■ **EXERCISE BRIEF**: Once you reach the line containing "green headphones: 1 -> 5" in the data below, restate each line word for word up to and including the one containing "green gift: 3 -> 4".

■ **EXTRACTED DATA**:
□ □ □ □
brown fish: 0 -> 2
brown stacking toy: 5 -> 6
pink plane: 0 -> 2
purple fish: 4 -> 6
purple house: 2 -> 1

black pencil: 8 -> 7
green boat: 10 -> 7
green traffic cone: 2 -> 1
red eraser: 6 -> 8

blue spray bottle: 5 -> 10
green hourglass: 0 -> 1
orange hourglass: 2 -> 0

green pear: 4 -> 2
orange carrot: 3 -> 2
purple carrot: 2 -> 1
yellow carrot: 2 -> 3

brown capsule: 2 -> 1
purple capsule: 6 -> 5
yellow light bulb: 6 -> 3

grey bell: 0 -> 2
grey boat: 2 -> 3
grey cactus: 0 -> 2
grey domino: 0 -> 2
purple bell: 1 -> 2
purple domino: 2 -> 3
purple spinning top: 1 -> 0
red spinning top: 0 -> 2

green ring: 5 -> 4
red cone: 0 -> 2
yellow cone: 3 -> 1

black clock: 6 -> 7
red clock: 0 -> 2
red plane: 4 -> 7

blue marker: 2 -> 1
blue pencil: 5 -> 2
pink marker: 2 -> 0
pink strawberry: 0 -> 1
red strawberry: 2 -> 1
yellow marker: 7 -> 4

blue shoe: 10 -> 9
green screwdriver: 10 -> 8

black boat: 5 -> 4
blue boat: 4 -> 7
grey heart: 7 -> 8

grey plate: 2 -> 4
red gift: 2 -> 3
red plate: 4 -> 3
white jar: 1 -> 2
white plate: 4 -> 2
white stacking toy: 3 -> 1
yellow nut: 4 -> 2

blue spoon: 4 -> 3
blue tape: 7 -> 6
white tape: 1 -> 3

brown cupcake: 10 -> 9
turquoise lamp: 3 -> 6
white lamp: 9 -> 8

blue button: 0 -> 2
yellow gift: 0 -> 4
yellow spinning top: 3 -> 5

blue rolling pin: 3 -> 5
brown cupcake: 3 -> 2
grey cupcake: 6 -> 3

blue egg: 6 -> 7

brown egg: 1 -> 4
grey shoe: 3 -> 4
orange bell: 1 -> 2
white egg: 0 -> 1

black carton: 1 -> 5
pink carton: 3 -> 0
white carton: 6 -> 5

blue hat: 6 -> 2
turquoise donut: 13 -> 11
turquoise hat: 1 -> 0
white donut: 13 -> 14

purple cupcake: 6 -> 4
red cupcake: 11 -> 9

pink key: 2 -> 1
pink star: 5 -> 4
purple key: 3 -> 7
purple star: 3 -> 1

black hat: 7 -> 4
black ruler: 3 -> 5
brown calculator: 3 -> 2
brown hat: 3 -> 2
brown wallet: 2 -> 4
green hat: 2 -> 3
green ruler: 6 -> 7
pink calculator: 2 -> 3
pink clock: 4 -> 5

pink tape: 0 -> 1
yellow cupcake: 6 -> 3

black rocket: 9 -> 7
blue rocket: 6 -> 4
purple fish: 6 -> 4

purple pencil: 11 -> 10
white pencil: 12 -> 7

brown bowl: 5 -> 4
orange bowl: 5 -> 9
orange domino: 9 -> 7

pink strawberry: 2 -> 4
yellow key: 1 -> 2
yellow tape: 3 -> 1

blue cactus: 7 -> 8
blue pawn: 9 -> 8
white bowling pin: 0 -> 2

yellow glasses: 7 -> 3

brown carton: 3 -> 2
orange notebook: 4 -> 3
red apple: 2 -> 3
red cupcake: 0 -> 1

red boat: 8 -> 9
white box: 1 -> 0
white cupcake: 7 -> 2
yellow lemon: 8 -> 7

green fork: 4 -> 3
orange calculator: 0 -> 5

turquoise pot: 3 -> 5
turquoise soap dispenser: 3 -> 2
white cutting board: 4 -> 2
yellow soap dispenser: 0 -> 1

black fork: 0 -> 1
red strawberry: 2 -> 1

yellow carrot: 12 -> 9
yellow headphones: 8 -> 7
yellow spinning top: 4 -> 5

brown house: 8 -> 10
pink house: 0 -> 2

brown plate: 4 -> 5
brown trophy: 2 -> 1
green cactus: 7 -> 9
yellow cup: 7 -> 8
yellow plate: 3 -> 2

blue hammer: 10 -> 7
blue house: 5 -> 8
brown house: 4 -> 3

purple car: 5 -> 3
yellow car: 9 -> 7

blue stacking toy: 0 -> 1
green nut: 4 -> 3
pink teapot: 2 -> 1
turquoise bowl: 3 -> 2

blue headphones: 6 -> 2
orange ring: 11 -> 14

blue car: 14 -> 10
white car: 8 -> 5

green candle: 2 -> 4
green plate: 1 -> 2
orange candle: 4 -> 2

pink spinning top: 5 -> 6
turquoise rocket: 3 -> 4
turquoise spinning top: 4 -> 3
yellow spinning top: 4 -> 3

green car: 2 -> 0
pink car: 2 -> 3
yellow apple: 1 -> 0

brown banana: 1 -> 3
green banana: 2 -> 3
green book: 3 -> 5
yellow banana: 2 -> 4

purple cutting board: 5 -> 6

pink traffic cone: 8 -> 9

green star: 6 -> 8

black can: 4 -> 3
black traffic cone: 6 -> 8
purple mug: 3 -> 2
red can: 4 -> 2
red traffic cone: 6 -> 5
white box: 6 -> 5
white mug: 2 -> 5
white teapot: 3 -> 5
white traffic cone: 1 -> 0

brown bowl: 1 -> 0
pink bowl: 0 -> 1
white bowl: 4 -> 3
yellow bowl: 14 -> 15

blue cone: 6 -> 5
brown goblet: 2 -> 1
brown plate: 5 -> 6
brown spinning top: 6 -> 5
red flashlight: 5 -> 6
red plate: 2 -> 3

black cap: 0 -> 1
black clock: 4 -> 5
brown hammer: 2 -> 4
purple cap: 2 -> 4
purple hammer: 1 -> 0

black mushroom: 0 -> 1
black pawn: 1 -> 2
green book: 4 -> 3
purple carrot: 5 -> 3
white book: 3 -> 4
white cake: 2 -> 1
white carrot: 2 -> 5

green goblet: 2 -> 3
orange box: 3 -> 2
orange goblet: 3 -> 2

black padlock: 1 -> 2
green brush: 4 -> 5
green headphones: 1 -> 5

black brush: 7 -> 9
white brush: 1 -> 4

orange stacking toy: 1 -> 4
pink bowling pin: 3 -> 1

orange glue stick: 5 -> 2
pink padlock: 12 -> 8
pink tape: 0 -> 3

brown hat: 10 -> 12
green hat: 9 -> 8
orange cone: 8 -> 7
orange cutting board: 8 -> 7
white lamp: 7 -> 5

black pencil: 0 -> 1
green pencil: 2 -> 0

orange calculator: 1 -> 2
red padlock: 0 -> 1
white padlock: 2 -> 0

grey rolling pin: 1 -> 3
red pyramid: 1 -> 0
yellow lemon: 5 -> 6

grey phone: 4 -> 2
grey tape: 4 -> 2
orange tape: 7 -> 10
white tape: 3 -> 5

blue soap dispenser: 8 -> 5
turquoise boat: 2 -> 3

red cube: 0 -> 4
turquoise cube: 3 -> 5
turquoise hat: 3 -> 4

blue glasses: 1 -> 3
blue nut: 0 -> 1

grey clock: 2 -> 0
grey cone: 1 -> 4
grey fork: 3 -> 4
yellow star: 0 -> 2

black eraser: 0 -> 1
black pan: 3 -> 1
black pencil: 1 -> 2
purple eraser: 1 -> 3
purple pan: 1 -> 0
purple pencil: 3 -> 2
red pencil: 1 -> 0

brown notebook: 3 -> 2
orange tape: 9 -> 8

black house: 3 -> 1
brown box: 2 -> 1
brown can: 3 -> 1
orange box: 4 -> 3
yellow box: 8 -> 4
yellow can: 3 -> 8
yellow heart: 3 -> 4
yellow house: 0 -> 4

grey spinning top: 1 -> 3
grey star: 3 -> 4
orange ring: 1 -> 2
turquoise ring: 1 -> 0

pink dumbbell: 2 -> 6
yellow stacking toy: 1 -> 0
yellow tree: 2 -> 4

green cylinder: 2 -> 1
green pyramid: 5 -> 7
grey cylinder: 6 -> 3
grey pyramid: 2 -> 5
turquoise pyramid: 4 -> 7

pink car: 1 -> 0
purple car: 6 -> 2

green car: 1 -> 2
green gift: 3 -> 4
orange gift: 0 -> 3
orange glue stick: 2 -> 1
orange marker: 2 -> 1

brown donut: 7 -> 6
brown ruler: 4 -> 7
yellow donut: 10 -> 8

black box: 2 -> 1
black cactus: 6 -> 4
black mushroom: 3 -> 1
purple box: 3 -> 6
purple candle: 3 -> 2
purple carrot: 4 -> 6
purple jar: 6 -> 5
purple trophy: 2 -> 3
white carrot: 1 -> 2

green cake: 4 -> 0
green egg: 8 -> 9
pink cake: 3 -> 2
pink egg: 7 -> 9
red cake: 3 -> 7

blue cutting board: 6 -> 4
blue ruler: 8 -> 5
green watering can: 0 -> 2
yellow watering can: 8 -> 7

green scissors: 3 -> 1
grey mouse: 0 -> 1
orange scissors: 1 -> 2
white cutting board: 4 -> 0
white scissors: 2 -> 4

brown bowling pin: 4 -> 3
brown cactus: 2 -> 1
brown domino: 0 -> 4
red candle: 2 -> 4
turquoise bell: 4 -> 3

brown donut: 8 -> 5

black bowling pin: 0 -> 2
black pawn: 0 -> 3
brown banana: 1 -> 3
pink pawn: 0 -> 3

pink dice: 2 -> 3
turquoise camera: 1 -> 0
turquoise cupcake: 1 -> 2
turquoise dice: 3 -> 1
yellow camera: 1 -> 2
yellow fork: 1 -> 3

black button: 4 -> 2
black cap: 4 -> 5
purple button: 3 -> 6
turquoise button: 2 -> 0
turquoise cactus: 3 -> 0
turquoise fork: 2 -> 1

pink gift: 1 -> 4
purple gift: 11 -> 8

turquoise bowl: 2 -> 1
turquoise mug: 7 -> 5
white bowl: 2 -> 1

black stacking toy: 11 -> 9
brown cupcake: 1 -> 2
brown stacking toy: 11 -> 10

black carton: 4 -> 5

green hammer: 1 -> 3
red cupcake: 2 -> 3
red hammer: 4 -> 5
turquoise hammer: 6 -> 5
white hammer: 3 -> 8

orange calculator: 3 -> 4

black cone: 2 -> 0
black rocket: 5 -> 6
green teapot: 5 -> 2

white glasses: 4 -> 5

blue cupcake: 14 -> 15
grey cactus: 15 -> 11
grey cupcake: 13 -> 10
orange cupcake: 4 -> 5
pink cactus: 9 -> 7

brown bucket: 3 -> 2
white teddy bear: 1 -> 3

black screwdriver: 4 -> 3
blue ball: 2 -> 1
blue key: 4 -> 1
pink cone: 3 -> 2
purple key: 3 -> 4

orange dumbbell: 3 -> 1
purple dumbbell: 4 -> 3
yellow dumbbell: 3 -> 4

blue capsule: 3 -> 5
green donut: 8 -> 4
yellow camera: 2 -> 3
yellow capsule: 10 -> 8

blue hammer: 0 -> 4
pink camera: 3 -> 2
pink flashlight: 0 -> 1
□ □ □ □
■ **WRITTEN RESPONSE**:
green headphones: 1 -> 5

black brush: 7 -> 9
white brush: 1 -> 4

orange stacking toy: 1 -> 4
pink bowling pin: 3 -> 1

orange glue stick: 5 -> 2
pink padlock: 12 -> 8
pink tape: 0 -> 3

brown hat: 10 -> 12
green hat: 9 -> 8
orange cone: 8 -> 7
orange cutting board: 8 -> 7
white lamp: 7 -> 5

black pencil: 0 -> 1
green pencil: 2 -> 0

orange calculator: 1 -> 2
red padlock: 0 -> 1
white padlock: 2 -> 0

grey rolling pin: 1 -> 3
red pyramid: 1 -> 0
yellow lemon: 5 -> 6

grey phone: 4 -> 2
grey tape: 4 -> 2
orange tape: 7 -> 10
white tape: 3 -> 5

blue soap dispenser: 8 -> 5
turquoise boat: 2 -> 3

red cube: 0 -> 4
turquoise cube: 3 -> 5
turquoise hat: 3 -> 4

blue glasses: 1 -> 3
blue nut: 0 -> 1

grey clock: 2 -> 0
grey cone: 1 -> 4
grey fork: 3 -> 4
yellow star: 0 -> 2

black eraser: 0 -> 1
black pan: 3 -> 1
black pencil: 1 -> 2
purple eraser: 1 -> 3
purple pan: 1 -> 0
purple pencil: 3 -> 2
red pencil: 1 -> 0

brown notebook: 3 -> 2
orange tape: 9 -> 8

black house: 3 -> 1
brown box: 2 -> 1
brown can: 3 -> 1
orange box: 4 -> 3
yellow box: 8 -> 4
yellow can: 3 -> 8
yellow heart: 3 -> 4
yellow house: 0 -> 4

grey spinning top: 1 -> 3
grey star: 3 -> 4
orange ring: 1 -> 2
turquoise ring: 1 -> 0

pink dumbbell: 2 -> 6
yellow stacking toy: 1 -> 0
yellow tree: 2 -> 4

green cylinder: 2 -> 1
green pyramid: 5 -> 7
grey cylinder: 6 -> 3
grey pyramid: 2 -> 5
turquoise pyramid: 4 -> 7

pink car: 1 -> 0
purple car: 6 -> 2

green car: 1 -> 2
green gift: 3 -> 4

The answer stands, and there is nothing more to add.